* [SET PROBLEM]
Put every line below into a JSON list of strings, one string per line, skipping any blank lines.

══════════════════════════════

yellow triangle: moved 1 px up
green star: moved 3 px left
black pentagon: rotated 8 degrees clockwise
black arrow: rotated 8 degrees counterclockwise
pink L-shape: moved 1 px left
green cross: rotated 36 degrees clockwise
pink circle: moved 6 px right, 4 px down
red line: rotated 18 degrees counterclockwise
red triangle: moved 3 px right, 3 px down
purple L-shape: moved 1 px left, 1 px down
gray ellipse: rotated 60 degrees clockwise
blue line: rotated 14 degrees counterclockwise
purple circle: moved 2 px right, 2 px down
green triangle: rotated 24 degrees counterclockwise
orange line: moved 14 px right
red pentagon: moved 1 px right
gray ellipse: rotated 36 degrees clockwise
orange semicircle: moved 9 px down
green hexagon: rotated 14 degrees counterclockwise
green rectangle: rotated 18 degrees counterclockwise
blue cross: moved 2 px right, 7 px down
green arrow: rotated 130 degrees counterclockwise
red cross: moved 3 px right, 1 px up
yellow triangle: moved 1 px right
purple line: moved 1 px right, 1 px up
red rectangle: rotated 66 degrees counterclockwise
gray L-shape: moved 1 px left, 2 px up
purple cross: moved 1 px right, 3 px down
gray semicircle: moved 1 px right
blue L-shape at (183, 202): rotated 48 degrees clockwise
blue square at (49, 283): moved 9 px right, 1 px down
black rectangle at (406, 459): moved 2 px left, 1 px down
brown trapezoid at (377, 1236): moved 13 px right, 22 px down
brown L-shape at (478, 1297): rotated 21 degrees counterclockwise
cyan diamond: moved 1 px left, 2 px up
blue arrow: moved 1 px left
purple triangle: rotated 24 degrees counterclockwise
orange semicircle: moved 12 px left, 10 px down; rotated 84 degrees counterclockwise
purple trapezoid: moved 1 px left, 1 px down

══════════════════════════════

* [EXERCISE RESULT]
[
  "yellow triangle: moved 1 px up",
  "green star: moved 3 px left",
  "black pentagon: rotated 8 degrees clockwise",
  "black arrow: rotated 8 degrees counterclockwise",
  "pink L-shape: moved 1 px left",
  "green cross: rotated 36 degrees clockwise",
  "pink circle: moved 6 px right, 4 px down",
  "red line: rotated 18 degrees counterclockwise",
  "red triangle: moved 3 px right, 3 px down",
  "purple L-shape: moved 1 px left, 1 px down",
  "gray ellipse: rotated 60 degrees clockwise",
  "blue line: rotated 14 degrees counterclockwise",
  "purple circle: moved 2 px right, 2 px down",
  "green triangle: rotated 24 degrees counterclockwise",
  "orange line: moved 14 px right",
  "red pentagon: moved 1 px right",
  "gray ellipse: rotated 36 degrees clockwise",
  "orange semicircle: moved 9 px down",
  "green hexagon: rotated 14 degrees counterclockwise",
  "green rectangle: rotated 18 degrees counterclockwise",
  "blue cross: moved 2 px right, 7 px down",
  "green arrow: rotated 130 degrees counterclockwise",
  "red cross: moved 3 px right, 1 px up",
  "yellow triangle: moved 1 px right",
  "purple line: moved 1 px right, 1 px up",
  "red rectangle: rotated 66 degrees counterclockwise",
  "gray L-shape: moved 1 px left, 2 px up",
  "purple cross: moved 1 px right, 3 px down",
  "gray semicircle: moved 1 px right",
  "blue L-shape at (183, 202): rotated 48 degrees clockwise",
  "blue square at (49, 283): moved 9 px right, 1 px down",
  "black rectangle at (406, 459): moved 2 px left, 1 px down",
  "brown trapezoid at (377, 1236): moved 13 px right, 22 px down",
  "brown L-shape at (478, 1297): rotated 21 degrees counterclockwise",
  "cyan diamond: moved 1 px left, 2 px up",
  "blue arrow: moved 1 px left",
  "purple triangle: rotated 24 degrees counterclockwise",
  "orange semicircle: moved 12 px left, 10 px down; rotated 84 degrees counterclockwise",
  "purple trapezoid: moved 1 px left, 1 px down"
]